§ **WRITTEN PROBLEM**: Please write out the rows below word for word, from the first one through the line containing "red star: moved", both included, leaving out the pictures.
^^^^^^^^^^^^^^^^
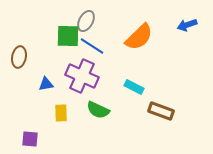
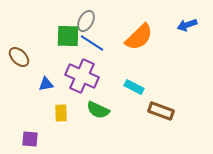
blue line: moved 3 px up
brown ellipse: rotated 55 degrees counterclockwise
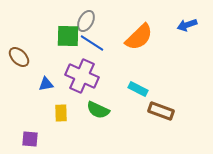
cyan rectangle: moved 4 px right, 2 px down
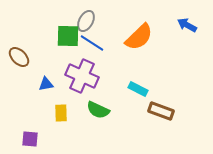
blue arrow: rotated 48 degrees clockwise
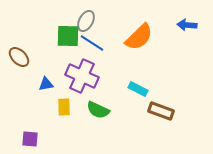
blue arrow: rotated 24 degrees counterclockwise
yellow rectangle: moved 3 px right, 6 px up
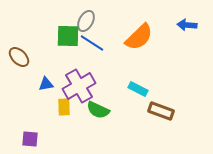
purple cross: moved 3 px left, 10 px down; rotated 36 degrees clockwise
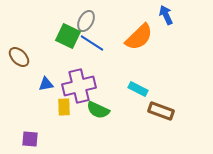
blue arrow: moved 21 px left, 10 px up; rotated 60 degrees clockwise
green square: rotated 25 degrees clockwise
purple cross: rotated 16 degrees clockwise
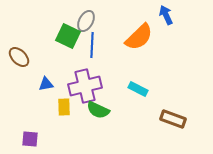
blue line: moved 2 px down; rotated 60 degrees clockwise
purple cross: moved 6 px right
brown rectangle: moved 12 px right, 8 px down
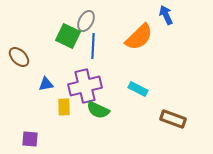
blue line: moved 1 px right, 1 px down
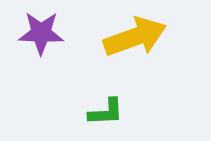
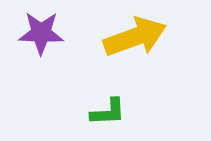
green L-shape: moved 2 px right
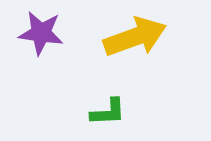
purple star: rotated 6 degrees clockwise
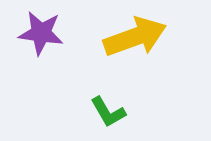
green L-shape: rotated 63 degrees clockwise
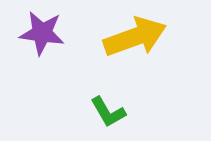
purple star: moved 1 px right
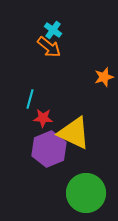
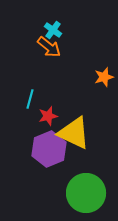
red star: moved 5 px right, 2 px up; rotated 18 degrees counterclockwise
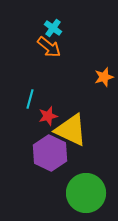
cyan cross: moved 2 px up
yellow triangle: moved 3 px left, 3 px up
purple hexagon: moved 1 px right, 4 px down; rotated 12 degrees counterclockwise
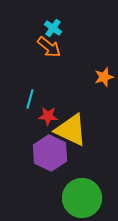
red star: rotated 18 degrees clockwise
green circle: moved 4 px left, 5 px down
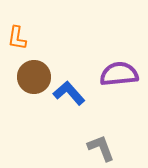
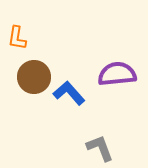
purple semicircle: moved 2 px left
gray L-shape: moved 1 px left
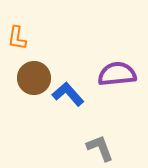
brown circle: moved 1 px down
blue L-shape: moved 1 px left, 1 px down
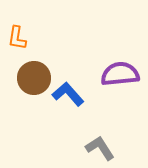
purple semicircle: moved 3 px right
gray L-shape: rotated 12 degrees counterclockwise
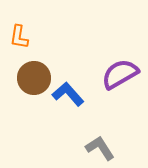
orange L-shape: moved 2 px right, 1 px up
purple semicircle: rotated 24 degrees counterclockwise
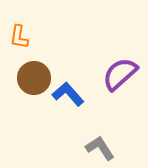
purple semicircle: rotated 12 degrees counterclockwise
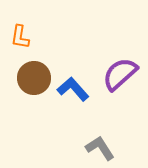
orange L-shape: moved 1 px right
blue L-shape: moved 5 px right, 5 px up
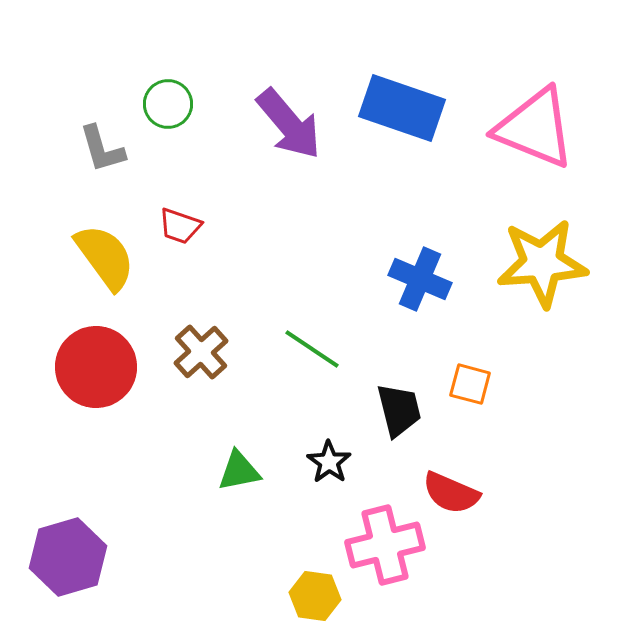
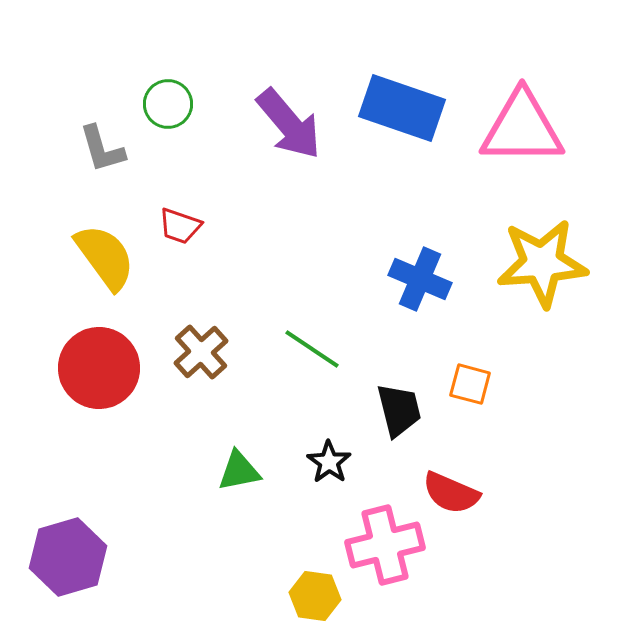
pink triangle: moved 13 px left; rotated 22 degrees counterclockwise
red circle: moved 3 px right, 1 px down
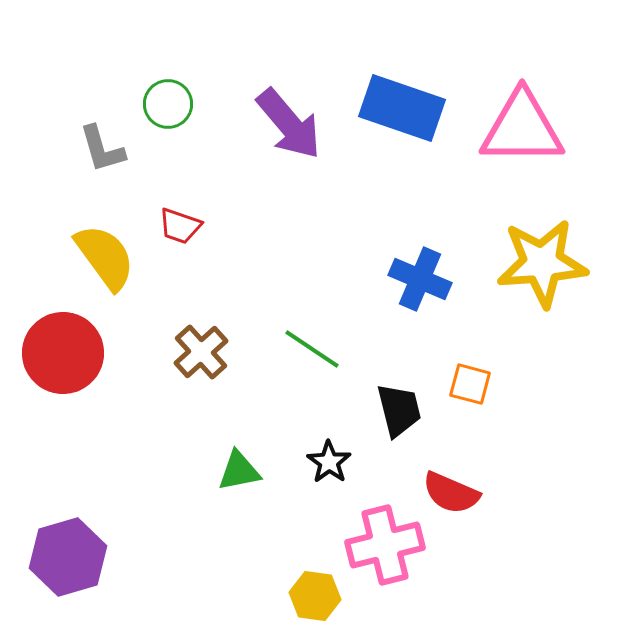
red circle: moved 36 px left, 15 px up
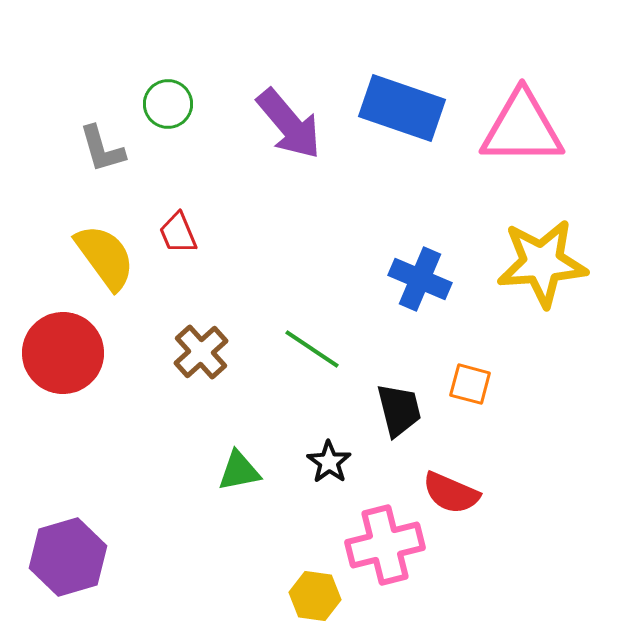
red trapezoid: moved 2 px left, 7 px down; rotated 48 degrees clockwise
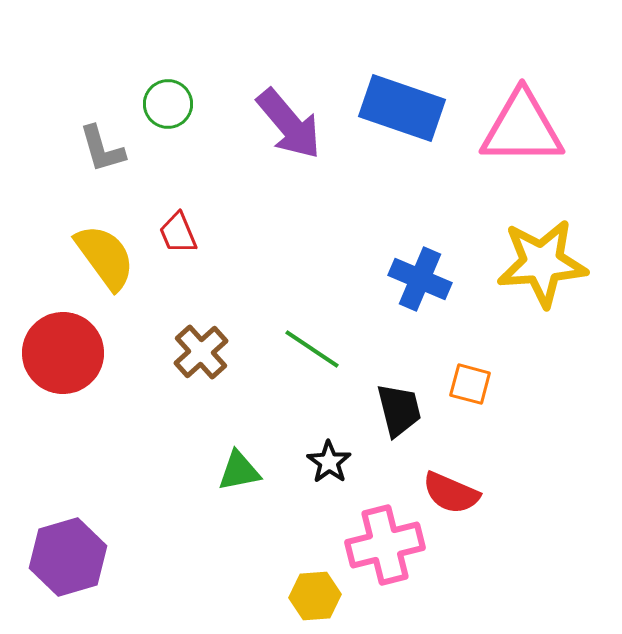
yellow hexagon: rotated 12 degrees counterclockwise
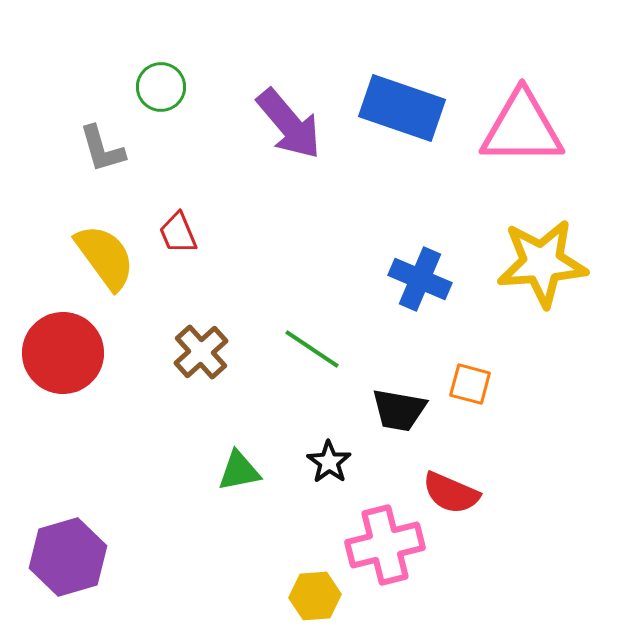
green circle: moved 7 px left, 17 px up
black trapezoid: rotated 114 degrees clockwise
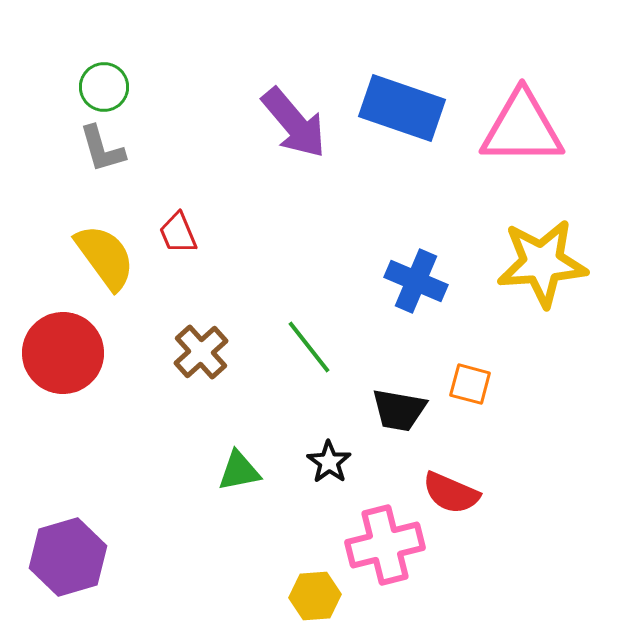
green circle: moved 57 px left
purple arrow: moved 5 px right, 1 px up
blue cross: moved 4 px left, 2 px down
green line: moved 3 px left, 2 px up; rotated 18 degrees clockwise
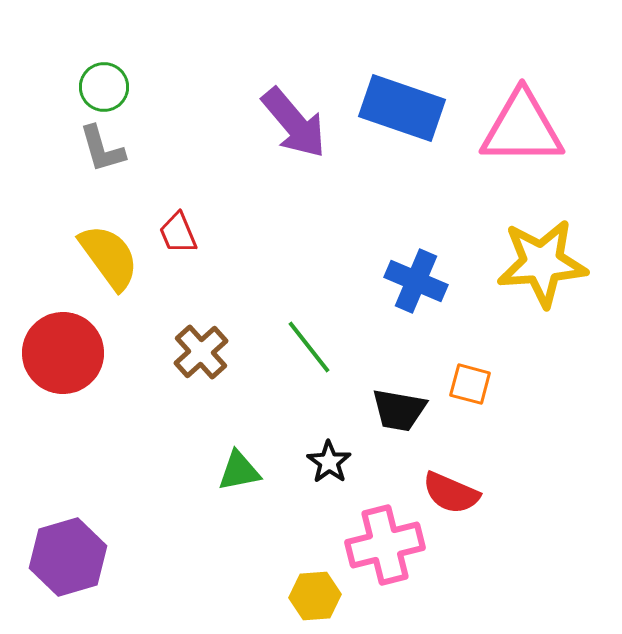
yellow semicircle: moved 4 px right
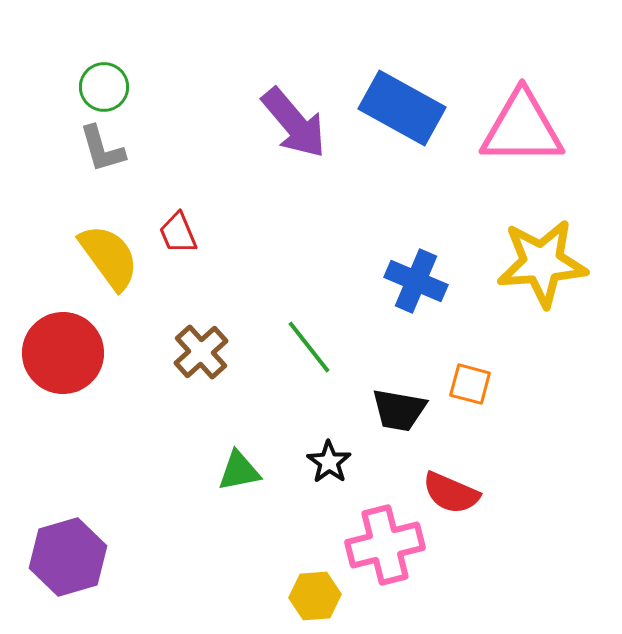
blue rectangle: rotated 10 degrees clockwise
^^^^^^^^^^^^^^^^
§ **RESULT OF THIS TASK**:
blue line: moved 3 px up
brown ellipse: rotated 55 degrees counterclockwise
cyan rectangle: moved 4 px right, 2 px down
blue arrow: rotated 48 degrees clockwise
blue arrow: rotated 24 degrees counterclockwise
yellow rectangle: moved 3 px right, 6 px up
purple cross: moved 3 px left, 10 px down; rotated 36 degrees clockwise
blue arrow: moved 21 px left, 10 px up; rotated 60 degrees clockwise
green square: rotated 25 degrees clockwise
purple cross: rotated 16 degrees clockwise
blue line: moved 2 px down; rotated 60 degrees clockwise
purple cross: moved 6 px right
brown rectangle: moved 12 px right, 8 px down
blue line: moved 1 px right, 1 px down
green L-shape: moved 2 px right
purple star: rotated 6 degrees clockwise
green L-shape: rotated 63 degrees clockwise
purple star: moved 1 px right
red star: moved 5 px right, 2 px up; rotated 18 degrees counterclockwise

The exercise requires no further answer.